_Input data_:
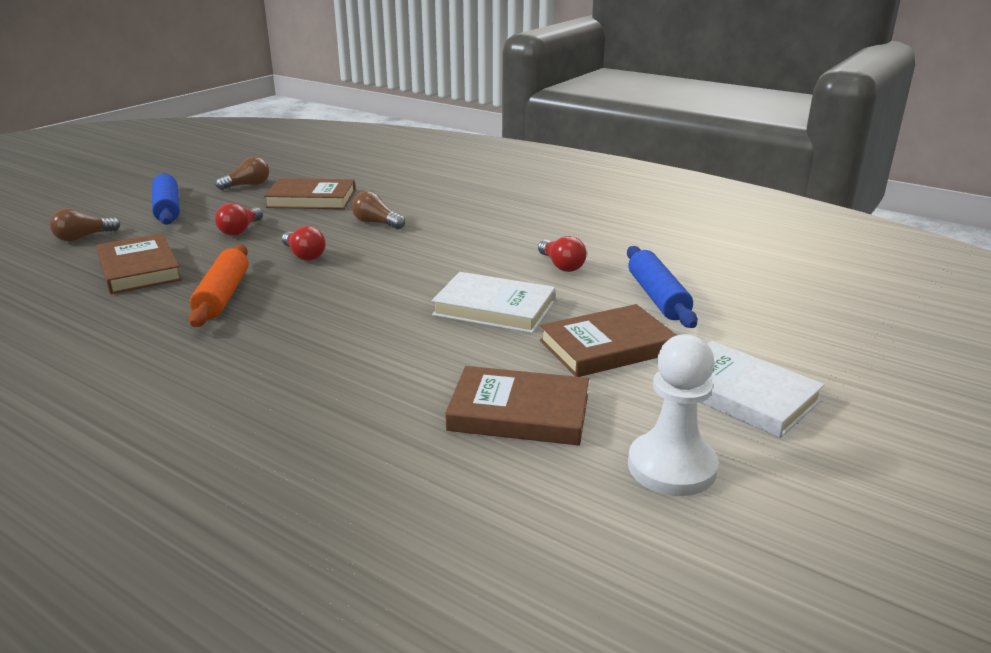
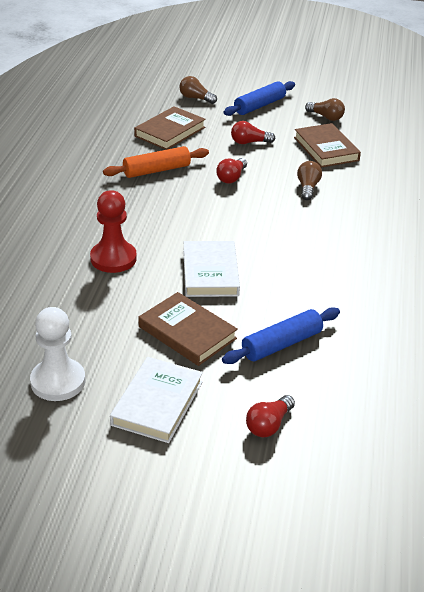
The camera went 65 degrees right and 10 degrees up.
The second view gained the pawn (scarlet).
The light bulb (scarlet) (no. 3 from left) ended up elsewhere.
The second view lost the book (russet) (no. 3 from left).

...

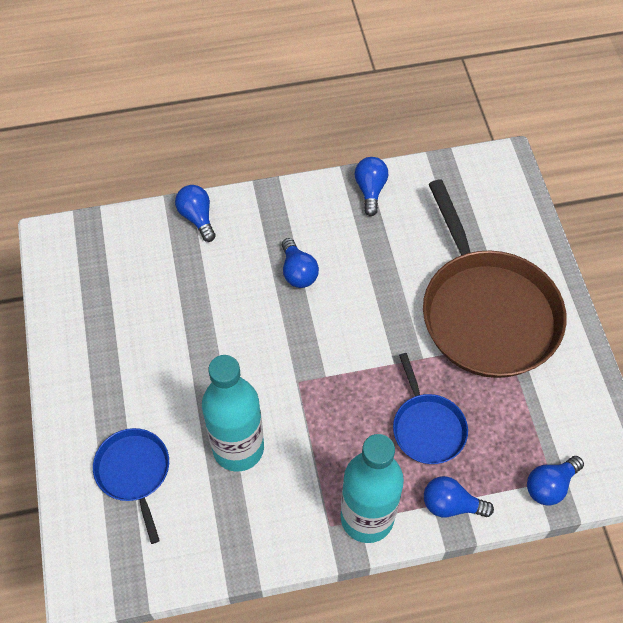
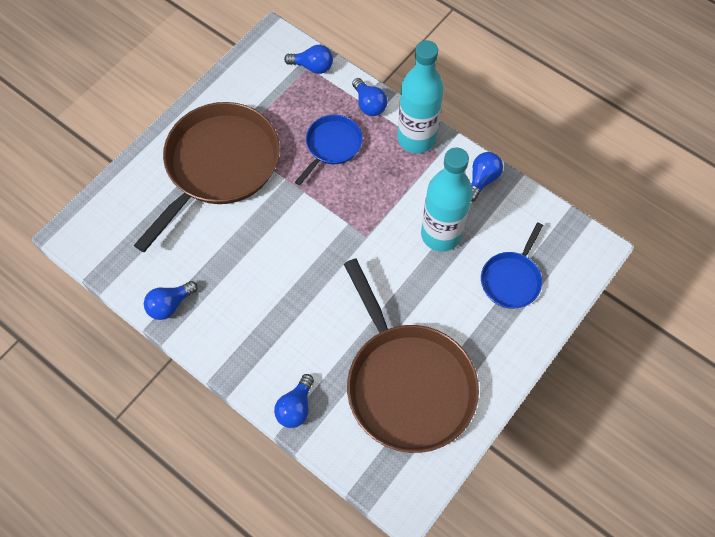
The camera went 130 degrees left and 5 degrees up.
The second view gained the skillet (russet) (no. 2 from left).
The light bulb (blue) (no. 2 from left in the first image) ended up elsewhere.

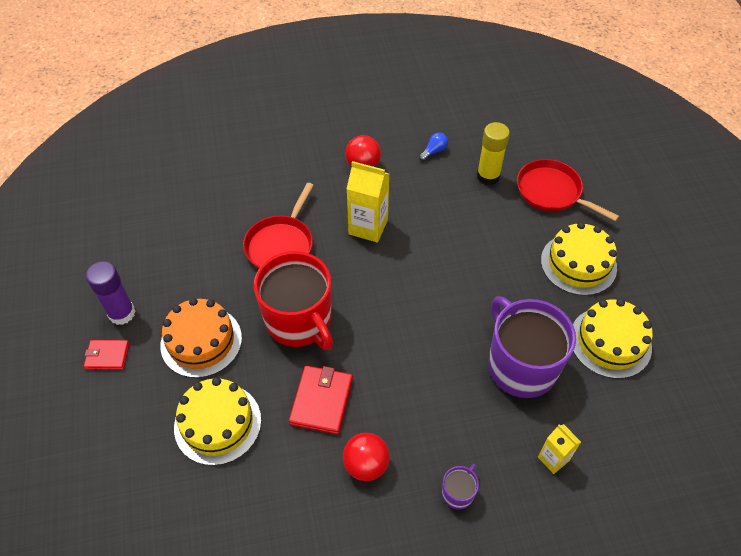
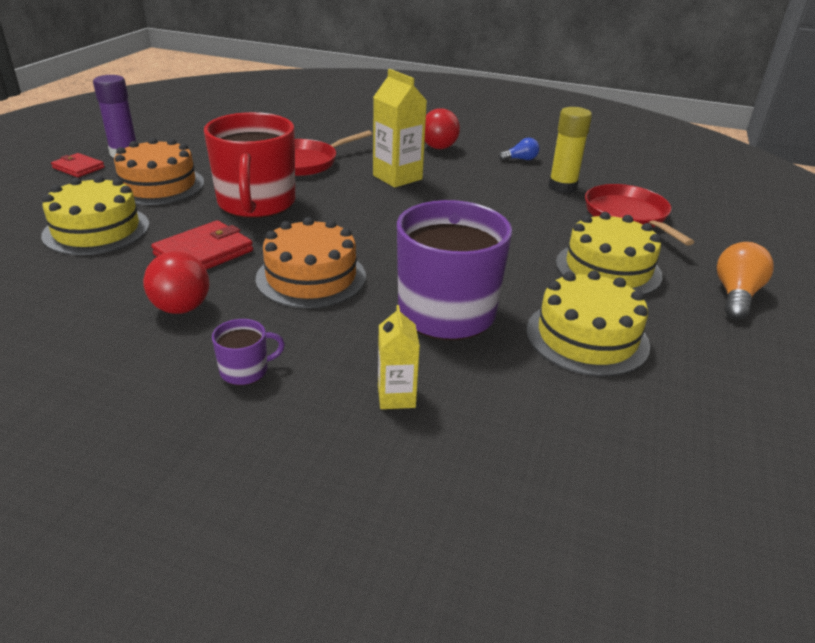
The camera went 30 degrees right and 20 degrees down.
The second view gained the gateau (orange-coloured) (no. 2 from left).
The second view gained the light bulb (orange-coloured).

---

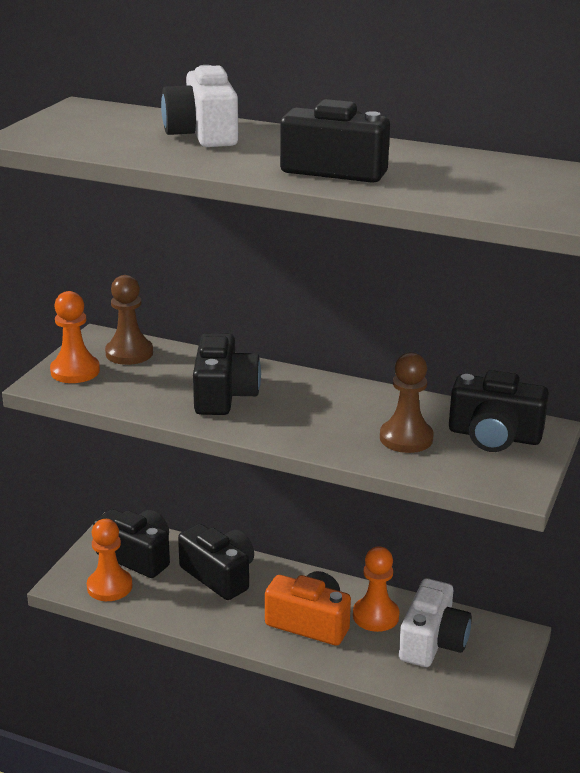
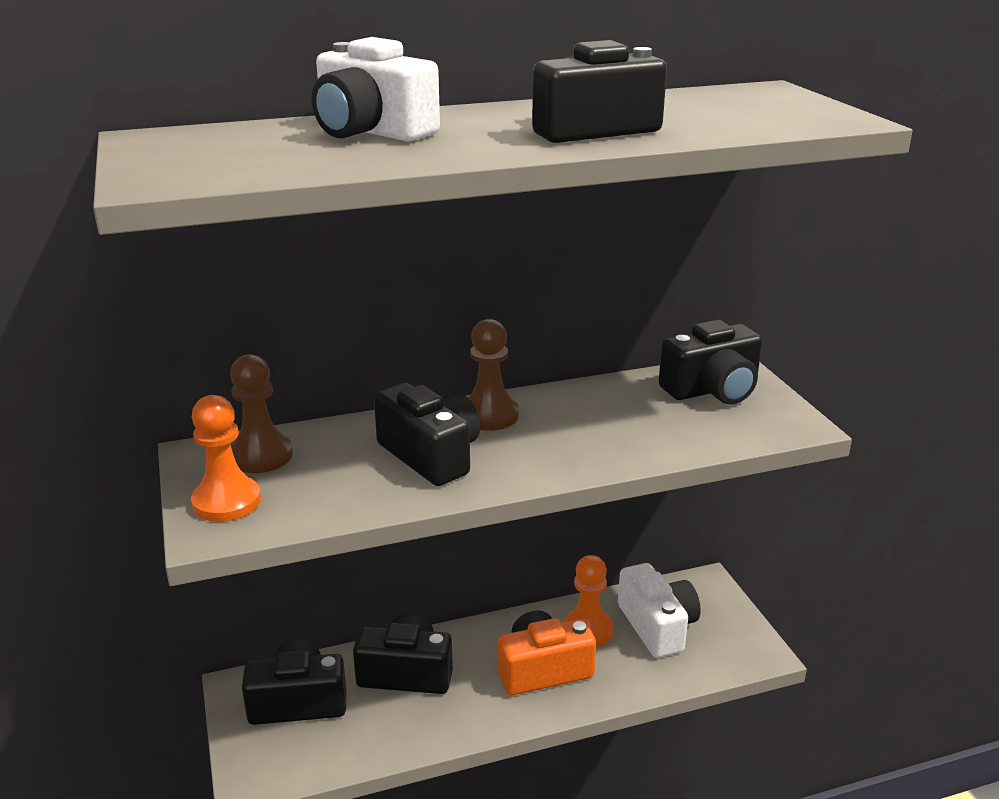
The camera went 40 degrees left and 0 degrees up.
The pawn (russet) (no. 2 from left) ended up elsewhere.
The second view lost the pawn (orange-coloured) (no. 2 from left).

_Exercise_:
The range runs from the line above containing "The camera went 30" to the line containing "The second view gained the light", inclusive. Restate those lines word for word and no others.

_Solved exercise_:
The camera went 30 degrees right and 20 degrees down.
The second view gained the gateau (orange-coloured) (no. 2 from left).
The second view gained the light bulb (orange-coloured).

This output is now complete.